[Opening WORKING DATA section]

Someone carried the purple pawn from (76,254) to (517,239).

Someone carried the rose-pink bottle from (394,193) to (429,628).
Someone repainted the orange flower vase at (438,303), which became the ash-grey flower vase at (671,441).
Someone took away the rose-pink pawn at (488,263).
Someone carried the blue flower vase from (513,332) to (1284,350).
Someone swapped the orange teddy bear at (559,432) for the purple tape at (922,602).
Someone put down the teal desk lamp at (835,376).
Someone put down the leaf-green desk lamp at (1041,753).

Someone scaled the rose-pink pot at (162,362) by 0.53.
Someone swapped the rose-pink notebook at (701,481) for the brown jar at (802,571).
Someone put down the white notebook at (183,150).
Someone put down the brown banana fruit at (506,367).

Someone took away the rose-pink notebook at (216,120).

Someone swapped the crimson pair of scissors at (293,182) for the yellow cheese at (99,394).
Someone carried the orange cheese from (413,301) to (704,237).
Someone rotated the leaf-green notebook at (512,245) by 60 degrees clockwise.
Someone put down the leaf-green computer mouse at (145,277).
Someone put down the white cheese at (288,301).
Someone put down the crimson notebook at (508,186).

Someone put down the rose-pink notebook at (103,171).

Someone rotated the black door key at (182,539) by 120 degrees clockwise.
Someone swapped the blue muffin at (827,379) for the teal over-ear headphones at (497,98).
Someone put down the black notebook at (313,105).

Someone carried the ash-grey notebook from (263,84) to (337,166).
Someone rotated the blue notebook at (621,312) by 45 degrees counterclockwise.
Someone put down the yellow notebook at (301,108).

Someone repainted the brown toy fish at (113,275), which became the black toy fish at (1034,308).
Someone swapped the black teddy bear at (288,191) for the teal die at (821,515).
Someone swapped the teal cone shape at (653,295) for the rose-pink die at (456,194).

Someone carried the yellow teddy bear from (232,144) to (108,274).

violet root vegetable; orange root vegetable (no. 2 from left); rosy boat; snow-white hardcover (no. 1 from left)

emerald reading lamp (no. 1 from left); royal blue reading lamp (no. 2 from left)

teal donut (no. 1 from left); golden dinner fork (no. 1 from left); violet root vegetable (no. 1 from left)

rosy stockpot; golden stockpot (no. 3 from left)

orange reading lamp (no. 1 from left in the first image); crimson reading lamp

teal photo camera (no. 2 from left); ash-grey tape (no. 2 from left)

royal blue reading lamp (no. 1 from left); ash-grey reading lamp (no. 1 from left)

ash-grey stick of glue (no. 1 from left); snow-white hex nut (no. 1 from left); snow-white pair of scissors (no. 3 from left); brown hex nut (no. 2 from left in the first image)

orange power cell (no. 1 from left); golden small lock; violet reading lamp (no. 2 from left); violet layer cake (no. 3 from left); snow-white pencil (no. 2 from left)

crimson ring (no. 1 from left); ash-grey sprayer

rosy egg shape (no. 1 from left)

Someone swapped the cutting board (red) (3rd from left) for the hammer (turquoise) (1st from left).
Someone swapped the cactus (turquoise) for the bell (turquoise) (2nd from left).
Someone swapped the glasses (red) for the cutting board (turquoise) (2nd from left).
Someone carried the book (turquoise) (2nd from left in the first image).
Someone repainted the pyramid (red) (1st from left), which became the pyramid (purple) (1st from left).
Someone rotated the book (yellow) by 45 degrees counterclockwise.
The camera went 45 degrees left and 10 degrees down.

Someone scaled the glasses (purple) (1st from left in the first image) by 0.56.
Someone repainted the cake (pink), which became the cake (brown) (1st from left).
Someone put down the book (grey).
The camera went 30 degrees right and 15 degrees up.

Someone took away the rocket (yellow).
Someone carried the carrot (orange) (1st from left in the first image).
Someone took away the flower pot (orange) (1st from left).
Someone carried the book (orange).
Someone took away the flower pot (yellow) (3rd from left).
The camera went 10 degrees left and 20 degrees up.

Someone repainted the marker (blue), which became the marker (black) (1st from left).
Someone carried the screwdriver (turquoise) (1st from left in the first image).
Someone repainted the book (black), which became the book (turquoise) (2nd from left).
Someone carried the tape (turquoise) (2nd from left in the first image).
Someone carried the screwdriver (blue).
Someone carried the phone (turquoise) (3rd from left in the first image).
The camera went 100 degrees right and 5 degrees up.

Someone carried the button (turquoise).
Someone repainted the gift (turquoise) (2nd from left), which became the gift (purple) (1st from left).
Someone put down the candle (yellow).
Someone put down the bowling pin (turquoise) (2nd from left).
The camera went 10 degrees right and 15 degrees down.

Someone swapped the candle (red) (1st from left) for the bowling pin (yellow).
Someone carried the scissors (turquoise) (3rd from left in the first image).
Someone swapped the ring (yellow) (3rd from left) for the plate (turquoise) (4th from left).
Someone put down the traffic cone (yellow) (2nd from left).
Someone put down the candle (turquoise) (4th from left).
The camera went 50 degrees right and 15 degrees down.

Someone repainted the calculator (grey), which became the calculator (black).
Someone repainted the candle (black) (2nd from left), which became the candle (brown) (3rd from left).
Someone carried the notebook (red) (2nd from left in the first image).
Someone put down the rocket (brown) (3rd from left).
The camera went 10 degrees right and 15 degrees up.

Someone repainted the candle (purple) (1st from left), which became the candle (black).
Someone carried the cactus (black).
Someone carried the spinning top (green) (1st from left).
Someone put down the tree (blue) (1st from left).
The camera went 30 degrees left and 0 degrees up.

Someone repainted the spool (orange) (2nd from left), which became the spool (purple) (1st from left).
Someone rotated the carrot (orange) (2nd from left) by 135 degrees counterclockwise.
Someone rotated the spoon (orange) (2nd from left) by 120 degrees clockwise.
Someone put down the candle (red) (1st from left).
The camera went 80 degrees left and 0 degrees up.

[Closing WORKING DATA section]

WHAT YOU HAVE TO DO → Your answer should be the lines above from the one containing "Someone swapped the cactus" through the one containing "Someone rotated the book", copied exactly and with both ends kept.

TASK OUTPUT →
Someone swapped the cactus (turquoise) for the bell (turquoise) (2nd from left).
Someone swapped the glasses (red) for the cutting board (turquoise) (2nd from left).
Someone carried the book (turquoise) (2nd from left in the first image).
Someone repainted the pyramid (red) (1st from left), which became the pyramid (purple) (1st from left).
Someone rotated the book (yellow) by 45 degrees counterclockwise.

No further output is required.